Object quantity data
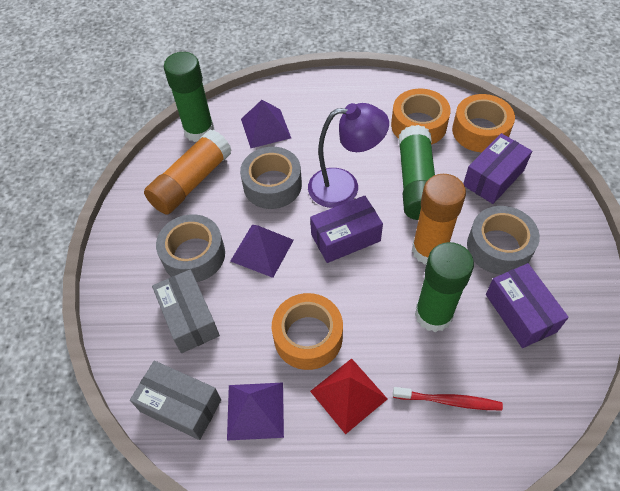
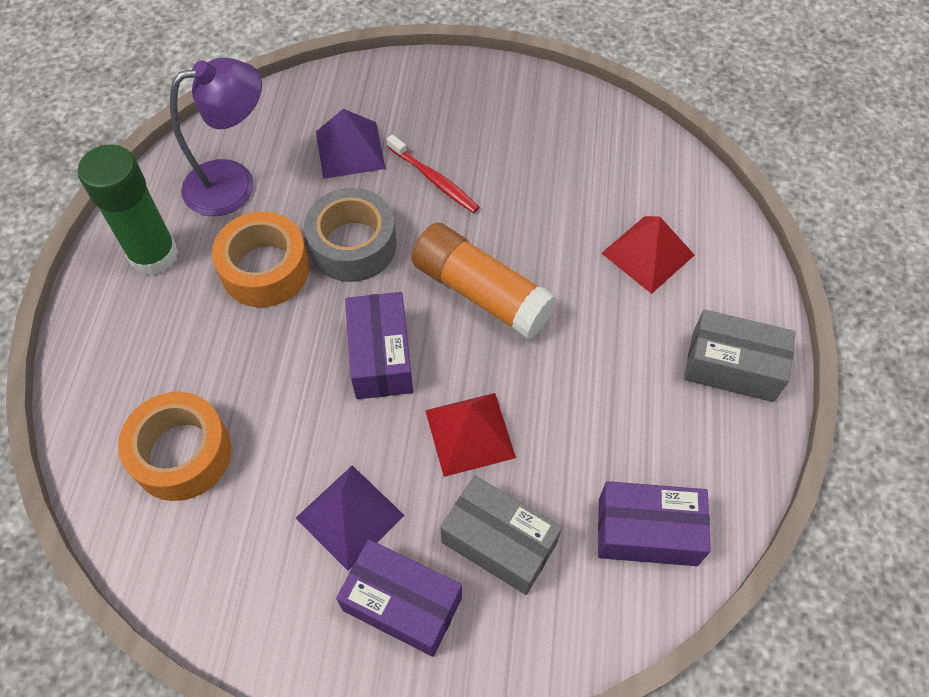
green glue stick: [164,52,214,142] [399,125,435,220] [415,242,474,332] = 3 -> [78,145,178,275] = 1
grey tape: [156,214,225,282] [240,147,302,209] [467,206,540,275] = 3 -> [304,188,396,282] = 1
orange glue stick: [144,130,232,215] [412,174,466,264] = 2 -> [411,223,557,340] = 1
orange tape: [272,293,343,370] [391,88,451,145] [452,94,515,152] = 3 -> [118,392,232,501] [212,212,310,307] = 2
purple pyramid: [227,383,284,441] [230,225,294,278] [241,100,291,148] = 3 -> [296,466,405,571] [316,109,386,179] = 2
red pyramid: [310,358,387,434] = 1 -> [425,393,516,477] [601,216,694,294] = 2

→ **What needs to be done**
The entries above are to be restated verbatim, with no pictures carried over.

→ **Answer for the task**
green glue stick: [164,52,214,142] [399,125,435,220] [415,242,474,332] = 3 -> [78,145,178,275] = 1
grey tape: [156,214,225,282] [240,147,302,209] [467,206,540,275] = 3 -> [304,188,396,282] = 1
orange glue stick: [144,130,232,215] [412,174,466,264] = 2 -> [411,223,557,340] = 1
orange tape: [272,293,343,370] [391,88,451,145] [452,94,515,152] = 3 -> [118,392,232,501] [212,212,310,307] = 2
purple pyramid: [227,383,284,441] [230,225,294,278] [241,100,291,148] = 3 -> [296,466,405,571] [316,109,386,179] = 2
red pyramid: [310,358,387,434] = 1 -> [425,393,516,477] [601,216,694,294] = 2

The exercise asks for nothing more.